TASK OBJECTIVE: Send back the data below exactly. Drop every picture.

DATA FOR REVIEW:
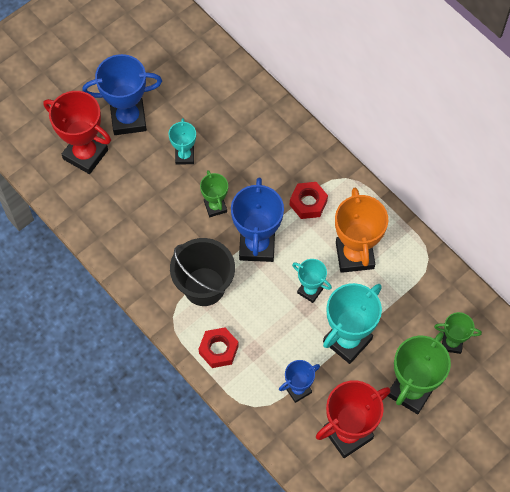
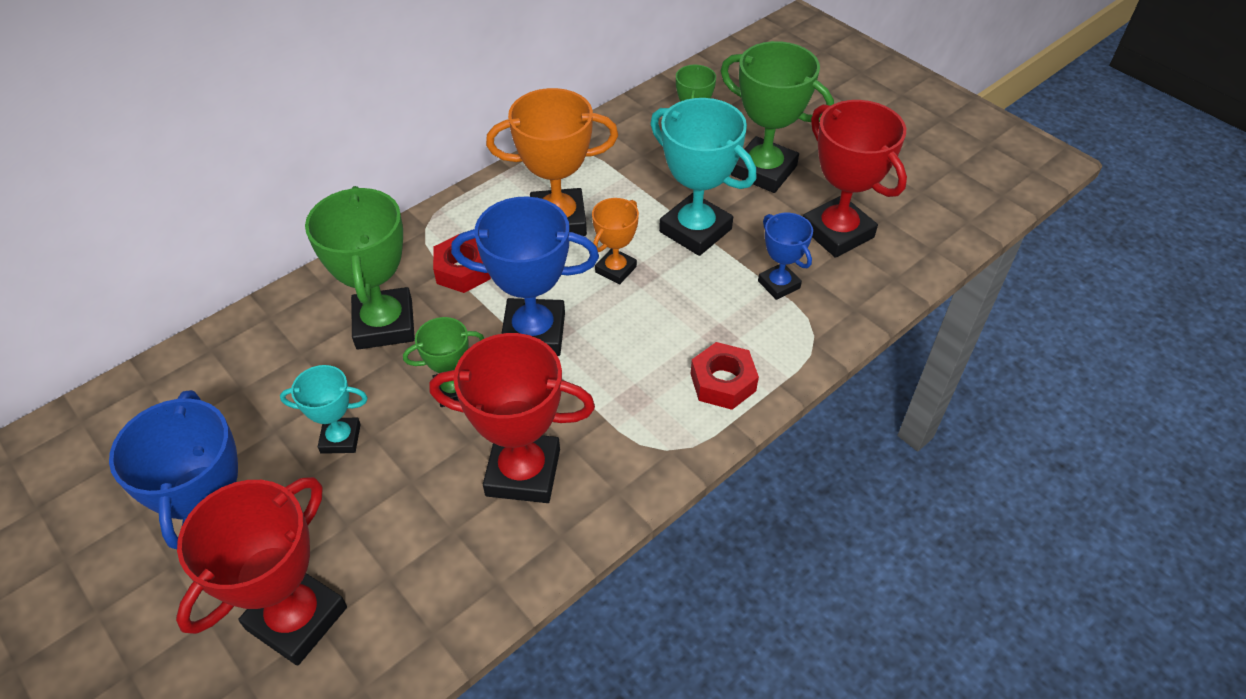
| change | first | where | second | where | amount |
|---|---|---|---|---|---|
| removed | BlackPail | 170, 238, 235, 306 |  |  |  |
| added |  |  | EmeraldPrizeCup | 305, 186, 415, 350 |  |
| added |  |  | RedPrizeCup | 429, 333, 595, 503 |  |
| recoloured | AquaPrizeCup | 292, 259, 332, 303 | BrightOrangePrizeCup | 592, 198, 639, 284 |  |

OUTPUT OF THE EXERCISE:
| change | first | where | second | where | amount |
|---|---|---|---|---|---|
| removed | BlackPail | 170, 238, 235, 306 |  |  |  |
| added |  |  | EmeraldPrizeCup | 305, 186, 415, 350 |  |
| added |  |  | RedPrizeCup | 429, 333, 595, 503 |  |
| recoloured | AquaPrizeCup | 292, 259, 332, 303 | BrightOrangePrizeCup | 592, 198, 639, 284 |  |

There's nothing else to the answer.